Consigne >>
Recopiez à l'identique, ligne par ligne, l'ensemble des entrées ci-dessous.

Données brutes >>
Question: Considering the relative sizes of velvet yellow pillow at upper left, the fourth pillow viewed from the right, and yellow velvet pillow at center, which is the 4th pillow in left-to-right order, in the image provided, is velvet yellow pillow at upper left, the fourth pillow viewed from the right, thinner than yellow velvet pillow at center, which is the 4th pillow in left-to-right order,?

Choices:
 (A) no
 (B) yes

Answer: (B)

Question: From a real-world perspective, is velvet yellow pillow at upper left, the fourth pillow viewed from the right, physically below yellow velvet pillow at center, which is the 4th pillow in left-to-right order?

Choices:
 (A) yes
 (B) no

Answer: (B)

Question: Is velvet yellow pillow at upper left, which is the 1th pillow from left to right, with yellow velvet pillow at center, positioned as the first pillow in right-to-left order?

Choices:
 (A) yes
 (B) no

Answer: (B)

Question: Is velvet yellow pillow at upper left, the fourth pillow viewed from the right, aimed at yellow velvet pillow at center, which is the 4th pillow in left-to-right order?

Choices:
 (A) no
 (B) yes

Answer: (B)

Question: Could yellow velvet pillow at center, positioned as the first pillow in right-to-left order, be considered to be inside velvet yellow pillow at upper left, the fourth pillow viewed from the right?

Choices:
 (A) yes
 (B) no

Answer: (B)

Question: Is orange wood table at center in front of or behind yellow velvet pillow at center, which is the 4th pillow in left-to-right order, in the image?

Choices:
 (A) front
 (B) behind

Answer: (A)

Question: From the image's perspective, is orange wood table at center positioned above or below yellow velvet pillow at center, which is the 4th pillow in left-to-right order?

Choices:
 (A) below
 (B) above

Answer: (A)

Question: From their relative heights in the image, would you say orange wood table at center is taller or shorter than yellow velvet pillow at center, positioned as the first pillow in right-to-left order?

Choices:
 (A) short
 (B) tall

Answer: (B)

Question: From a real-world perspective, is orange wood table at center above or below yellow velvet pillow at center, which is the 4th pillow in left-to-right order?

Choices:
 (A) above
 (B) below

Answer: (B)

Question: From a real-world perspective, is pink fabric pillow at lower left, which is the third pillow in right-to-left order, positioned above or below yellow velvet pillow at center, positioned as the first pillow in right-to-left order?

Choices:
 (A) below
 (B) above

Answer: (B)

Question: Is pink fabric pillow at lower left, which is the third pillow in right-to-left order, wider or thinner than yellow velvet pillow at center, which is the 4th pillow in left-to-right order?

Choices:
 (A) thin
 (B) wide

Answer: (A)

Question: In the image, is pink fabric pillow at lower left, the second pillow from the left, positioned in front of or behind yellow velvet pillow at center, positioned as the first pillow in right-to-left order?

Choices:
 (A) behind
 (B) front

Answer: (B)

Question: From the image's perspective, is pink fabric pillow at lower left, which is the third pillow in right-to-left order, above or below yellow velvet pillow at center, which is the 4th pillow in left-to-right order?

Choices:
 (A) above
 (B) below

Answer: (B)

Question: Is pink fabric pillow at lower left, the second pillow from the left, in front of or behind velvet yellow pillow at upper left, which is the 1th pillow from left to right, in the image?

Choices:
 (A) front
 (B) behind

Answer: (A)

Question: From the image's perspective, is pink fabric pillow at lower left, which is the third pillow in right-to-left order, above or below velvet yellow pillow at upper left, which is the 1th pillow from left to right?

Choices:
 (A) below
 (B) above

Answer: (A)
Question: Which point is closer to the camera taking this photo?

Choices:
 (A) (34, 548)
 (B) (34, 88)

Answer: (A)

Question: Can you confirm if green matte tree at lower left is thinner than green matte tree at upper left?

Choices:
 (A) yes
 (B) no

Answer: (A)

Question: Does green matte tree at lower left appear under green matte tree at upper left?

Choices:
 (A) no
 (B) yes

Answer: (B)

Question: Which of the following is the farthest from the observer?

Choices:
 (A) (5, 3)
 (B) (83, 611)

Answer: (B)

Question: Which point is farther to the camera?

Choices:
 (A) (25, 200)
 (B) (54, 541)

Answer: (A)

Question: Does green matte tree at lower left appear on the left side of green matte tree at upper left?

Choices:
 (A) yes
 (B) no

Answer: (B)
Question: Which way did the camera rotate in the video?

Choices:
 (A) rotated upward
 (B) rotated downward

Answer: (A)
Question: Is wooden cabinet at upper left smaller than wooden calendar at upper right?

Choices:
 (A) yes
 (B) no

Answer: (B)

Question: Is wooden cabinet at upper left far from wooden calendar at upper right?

Corrigé >>
Question: Considering the relative sizes of velvet yellow pillow at upper left, the fourth pillow viewed from the right, and yellow velvet pillow at center, which is the 4th pillow in left-to-right order, in the image provided, is velvet yellow pillow at upper left, the fourth pillow viewed from the right, thinner than yellow velvet pillow at center, which is the 4th pillow in left-to-right order,?

Choices:
 (A) no
 (B) yes

Answer: (B)

Question: From a real-world perspective, is velvet yellow pillow at upper left, the fourth pillow viewed from the right, physically below yellow velvet pillow at center, which is the 4th pillow in left-to-right order?

Choices:
 (A) yes
 (B) no

Answer: (B)

Question: Is velvet yellow pillow at upper left, which is the 1th pillow from left to right, with yellow velvet pillow at center, positioned as the first pillow in right-to-left order?

Choices:
 (A) yes
 (B) no

Answer: (B)

Question: Is velvet yellow pillow at upper left, the fourth pillow viewed from the right, aimed at yellow velvet pillow at center, which is the 4th pillow in left-to-right order?

Choices:
 (A) no
 (B) yes

Answer: (B)

Question: Could yellow velvet pillow at center, positioned as the first pillow in right-to-left order, be considered to be inside velvet yellow pillow at upper left, the fourth pillow viewed from the right?

Choices:
 (A) yes
 (B) no

Answer: (B)

Question: Is orange wood table at center in front of or behind yellow velvet pillow at center, which is the 4th pillow in left-to-right order, in the image?

Choices:
 (A) front
 (B) behind

Answer: (A)

Question: From the image's perspective, is orange wood table at center positioned above or below yellow velvet pillow at center, which is the 4th pillow in left-to-right order?

Choices:
 (A) below
 (B) above

Answer: (A)

Question: From their relative heights in the image, would you say orange wood table at center is taller or shorter than yellow velvet pillow at center, positioned as the first pillow in right-to-left order?

Choices:
 (A) short
 (B) tall

Answer: (B)

Question: From a real-world perspective, is orange wood table at center above or below yellow velvet pillow at center, which is the 4th pillow in left-to-right order?

Choices:
 (A) above
 (B) below

Answer: (B)

Question: From a real-world perspective, is pink fabric pillow at lower left, which is the third pillow in right-to-left order, positioned above or below yellow velvet pillow at center, positioned as the first pillow in right-to-left order?

Choices:
 (A) below
 (B) above

Answer: (B)

Question: Is pink fabric pillow at lower left, which is the third pillow in right-to-left order, wider or thinner than yellow velvet pillow at center, which is the 4th pillow in left-to-right order?

Choices:
 (A) thin
 (B) wide

Answer: (A)

Question: In the image, is pink fabric pillow at lower left, the second pillow from the left, positioned in front of or behind yellow velvet pillow at center, positioned as the first pillow in right-to-left order?

Choices:
 (A) behind
 (B) front

Answer: (B)

Question: From the image's perspective, is pink fabric pillow at lower left, which is the third pillow in right-to-left order, above or below yellow velvet pillow at center, which is the 4th pillow in left-to-right order?

Choices:
 (A) above
 (B) below

Answer: (B)

Question: Is pink fabric pillow at lower left, the second pillow from the left, in front of or behind velvet yellow pillow at upper left, which is the 1th pillow from left to right, in the image?

Choices:
 (A) front
 (B) behind

Answer: (A)

Question: From the image's perspective, is pink fabric pillow at lower left, which is the third pillow in right-to-left order, above or below velvet yellow pillow at upper left, which is the 1th pillow from left to right?

Choices:
 (A) below
 (B) above

Answer: (A)
Question: Which point is closer to the camera taking this photo?

Choices:
 (A) (34, 548)
 (B) (34, 88)

Answer: (A)

Question: Can you confirm if green matte tree at lower left is thinner than green matte tree at upper left?

Choices:
 (A) yes
 (B) no

Answer: (A)

Question: Does green matte tree at lower left appear under green matte tree at upper left?

Choices:
 (A) no
 (B) yes

Answer: (B)

Question: Which of the following is the farthest from the observer?

Choices:
 (A) (5, 3)
 (B) (83, 611)

Answer: (B)

Question: Which point is farther to the camera?

Choices:
 (A) (25, 200)
 (B) (54, 541)

Answer: (A)

Question: Does green matte tree at lower left appear on the left side of green matte tree at upper left?

Choices:
 (A) yes
 (B) no

Answer: (B)
Question: Which way did the camera rotate in the video?

Choices:
 (A) rotated upward
 (B) rotated downward

Answer: (A)
Question: Is wooden cabinet at upper left smaller than wooden calendar at upper right?

Choices:
 (A) yes
 (B) no

Answer: (B)

Question: Is wooden cabinet at upper left far from wooden calendar at upper right?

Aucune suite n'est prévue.